## Problem details
Report every line of the listing below in which the string "boat" appears.

## Material for the task
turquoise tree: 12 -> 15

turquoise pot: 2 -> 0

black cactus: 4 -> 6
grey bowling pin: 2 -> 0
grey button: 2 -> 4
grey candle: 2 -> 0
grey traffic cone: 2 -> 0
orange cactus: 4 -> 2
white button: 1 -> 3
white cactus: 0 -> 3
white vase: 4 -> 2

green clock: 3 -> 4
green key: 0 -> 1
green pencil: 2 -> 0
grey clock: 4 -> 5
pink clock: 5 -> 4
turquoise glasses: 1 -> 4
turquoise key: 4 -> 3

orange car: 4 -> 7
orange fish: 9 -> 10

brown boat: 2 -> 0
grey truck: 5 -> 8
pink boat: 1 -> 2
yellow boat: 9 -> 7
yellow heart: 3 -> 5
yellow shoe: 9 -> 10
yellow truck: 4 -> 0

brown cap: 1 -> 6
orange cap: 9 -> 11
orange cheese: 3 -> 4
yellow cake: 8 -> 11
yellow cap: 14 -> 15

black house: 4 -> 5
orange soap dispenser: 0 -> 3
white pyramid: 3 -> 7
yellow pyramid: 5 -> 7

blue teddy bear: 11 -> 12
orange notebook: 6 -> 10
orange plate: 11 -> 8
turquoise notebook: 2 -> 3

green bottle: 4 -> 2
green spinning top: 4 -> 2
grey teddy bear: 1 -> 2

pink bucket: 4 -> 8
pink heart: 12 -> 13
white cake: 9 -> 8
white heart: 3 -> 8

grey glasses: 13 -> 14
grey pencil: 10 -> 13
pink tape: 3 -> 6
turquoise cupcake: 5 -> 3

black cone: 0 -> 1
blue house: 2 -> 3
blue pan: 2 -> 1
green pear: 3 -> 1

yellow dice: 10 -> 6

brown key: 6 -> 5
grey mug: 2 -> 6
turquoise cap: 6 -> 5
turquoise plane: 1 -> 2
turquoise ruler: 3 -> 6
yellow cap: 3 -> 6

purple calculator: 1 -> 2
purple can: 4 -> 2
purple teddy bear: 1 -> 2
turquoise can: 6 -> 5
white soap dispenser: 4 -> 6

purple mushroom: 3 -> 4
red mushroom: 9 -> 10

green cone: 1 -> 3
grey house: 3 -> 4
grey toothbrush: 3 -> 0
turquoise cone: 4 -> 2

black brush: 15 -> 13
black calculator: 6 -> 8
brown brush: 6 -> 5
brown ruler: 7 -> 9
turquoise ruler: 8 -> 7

## Your solution
brown boat: 2 -> 0
pink boat: 1 -> 2
yellow boat: 9 -> 7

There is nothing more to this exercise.